## Work to be completed
When you reach the line containing "D3: schottky (A" in the data below, reproduce it and every line that follows, exactly and without additions.

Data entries
===

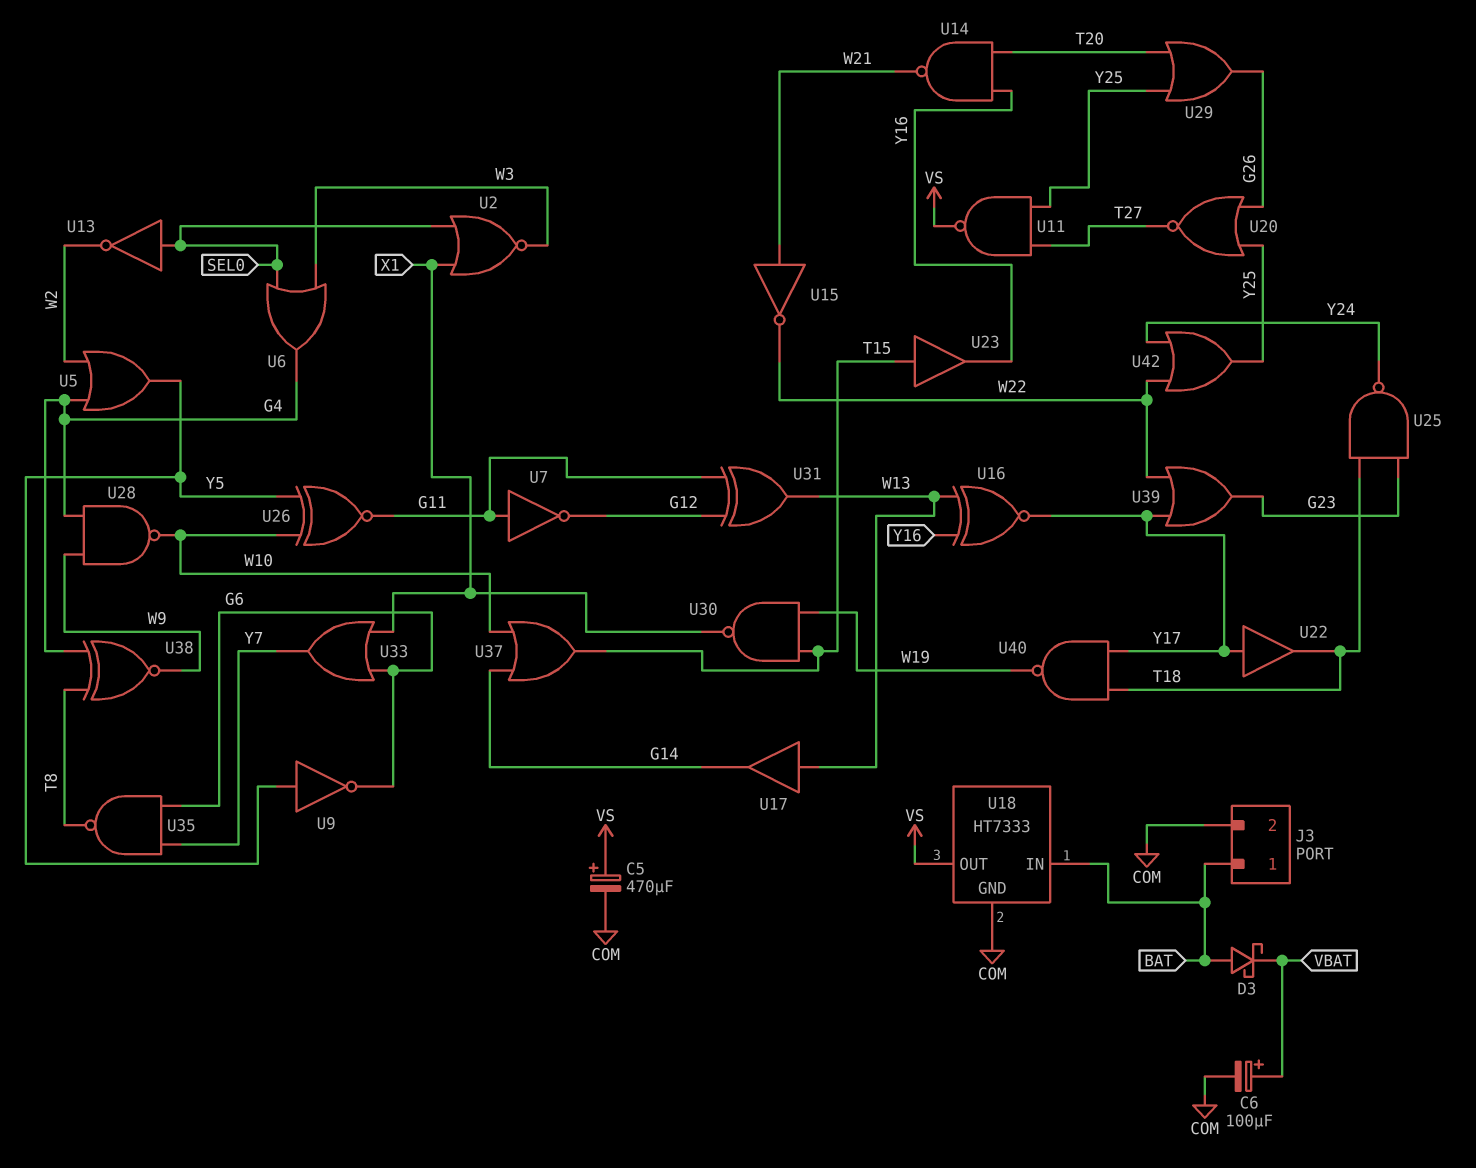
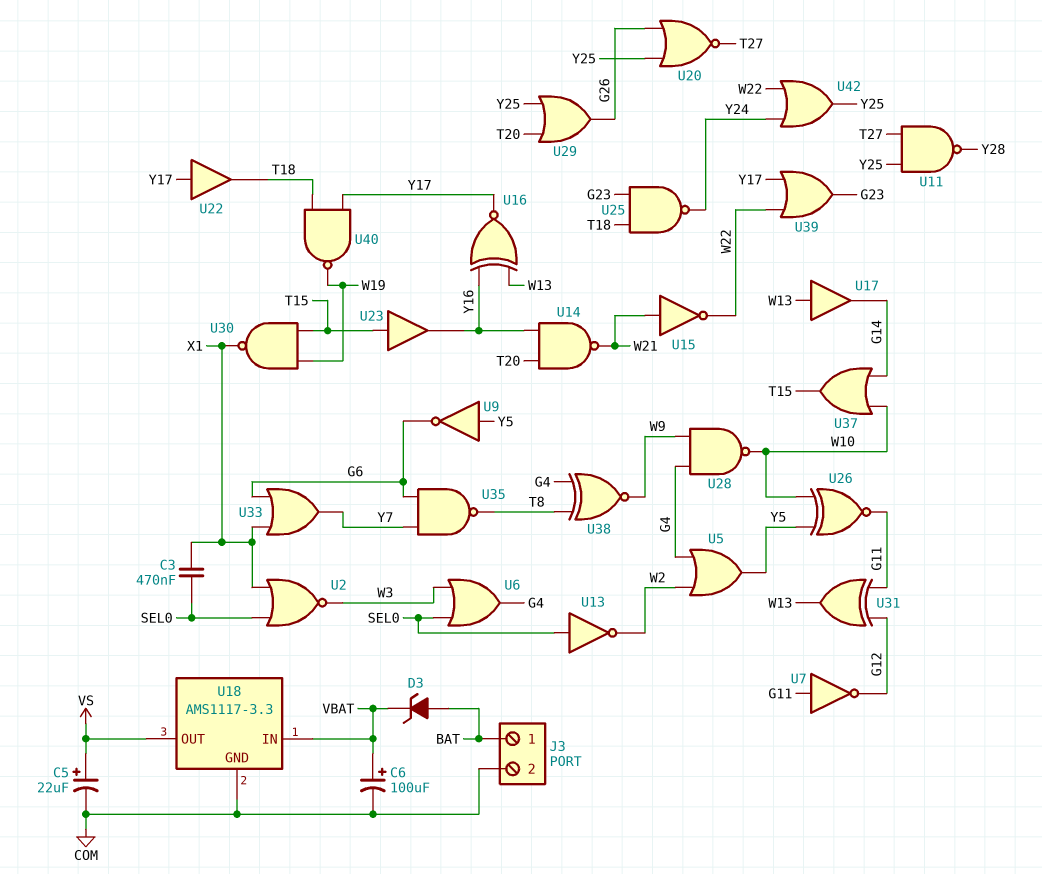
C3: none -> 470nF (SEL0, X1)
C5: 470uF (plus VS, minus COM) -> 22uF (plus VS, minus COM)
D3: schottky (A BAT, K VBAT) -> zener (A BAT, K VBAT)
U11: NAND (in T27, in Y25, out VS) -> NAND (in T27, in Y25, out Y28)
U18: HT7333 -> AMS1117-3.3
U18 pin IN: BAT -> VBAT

===

## Exercise solution
D3: schottky (A BAT, K VBAT) -> zener (A BAT, K VBAT)
U11: NAND (in T27, in Y25, out VS) -> NAND (in T27, in Y25, out Y28)
U18: HT7333 -> AMS1117-3.3
U18 pin IN: BAT -> VBAT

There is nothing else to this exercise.